● Brief
Please quote the rows from the line containing "Question: In terms of width, does shiny" through the end of the rows, including both ends. Leave out the pictures.

● Excerpts of spatial question data

══════════════════════════════

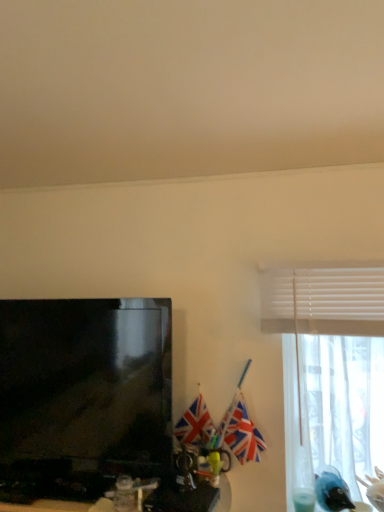
Question: Considering the relative positions of polyester flag at center, the first flag when ordered from left to right, and matte black television at left in the image provided, is polyester flag at center, the first flag when ordered from left to right, to the left of matte black television at left from the viewer's perspective?

Choices:
 (A) yes
 (B) no

Answer: (B)

Question: Does polyester flag at center, the first flag when ordered from left to right, have a lesser height compared to matte black television at left?

Choices:
 (A) no
 (B) yes

Answer: (B)

Question: Can you confirm if polyester flag at center, marked as the second flag in a right-to-left arrangement, is positioned to the right of matte black television at left?

Choices:
 (A) no
 (B) yes

Answer: (B)

Question: From a real-world perspective, does polyester flag at center, marked as the second flag in a right-to-left arrangement, stand above matte black television at left?

Choices:
 (A) no
 (B) yes

Answer: (A)

Question: Is polyester flag at center, marked as the second flag in a right-to-left arrangement, not inside matte black television at left?

Choices:
 (A) no
 (B) yes

Answer: (B)

Question: Considering the positions of matte black television at left and shiny plastic computer desk at lower left in the image, is matte black television at left bigger or smaller than shiny plastic computer desk at lower left?

Choices:
 (A) small
 (B) big

Answer: (A)

Question: Is matte black television at left taller or shorter than shiny plastic computer desk at lower left?

Choices:
 (A) tall
 (B) short

Answer: (A)

Question: Is matte black television at left spatially inside shiny plastic computer desk at lower left, or outside of it?

Choices:
 (A) inside
 (B) outside

Answer: (B)

Question: From a real-world perspective, relative to shiny plastic computer desk at lower left, is matte black television at left vertically above or below?

Choices:
 (A) below
 (B) above

Answer: (B)

Question: Relative to shiny plastic computer desk at lower left, is polyester flag at center, the first flag when ordered from left to right, in front or behind?

Choices:
 (A) behind
 (B) front

Answer: (A)

Question: Does point (178, 433) appear closer or farther from the camera than point (160, 501)?

Choices:
 (A) farther
 (B) closer

Answer: (A)

Question: Based on their positions, is polyester flag at center, the first flag when ordered from left to right, located to the left or right of shiny plastic computer desk at lower left?

Choices:
 (A) right
 (B) left

Answer: (A)

Question: In terms of width, does polyester flag at center, the first flag when ordered from left to right, look wider or thinner when compared to shiny plastic computer desk at lower left?

Choices:
 (A) wide
 (B) thin

Answer: (B)

Question: Is point (77, 510) closer or farther from the camera than point (228, 417)?

Choices:
 (A) closer
 (B) farther

Answer: (A)

Question: In terms of width, does shiny plastic computer desk at lower left look wider or thinner when compared to union jack flag at right, positioned as the 1th flag in right-to-left order?

Choices:
 (A) thin
 (B) wide

Answer: (B)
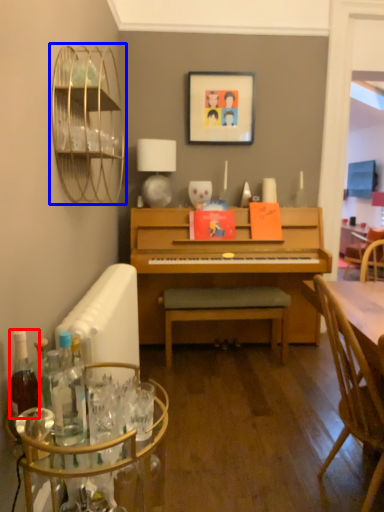
Question: Which of the following is the farthest to the observer, bottle (highlighted by a red box) or bird cage (highlighted by a blue box)?

Choices:
 (A) bottle
 (B) bird cage

Answer: (B)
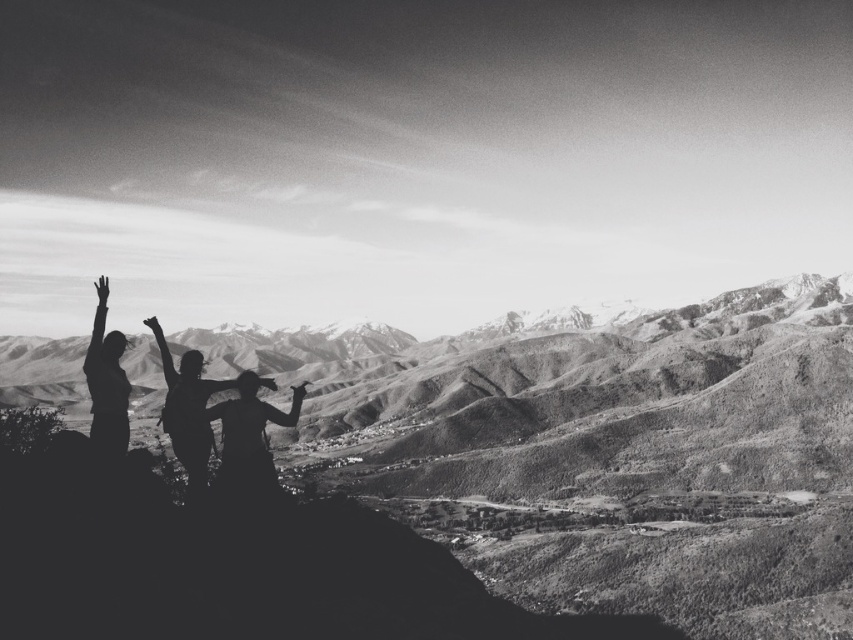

══════════════════════════════

● The reply
Question: In terms of width, does shiny plastic computer desk at lower left look wider or thinner when compared to union jack flag at right, positioned as the 1th flag in right-to-left order?

Choices:
 (A) thin
 (B) wide

Answer: (B)
Question: Which of the following is the farthest to the observer, bottle (highlighted by a red box) or bird cage (highlighted by a blue box)?

Choices:
 (A) bottle
 (B) bird cage

Answer: (B)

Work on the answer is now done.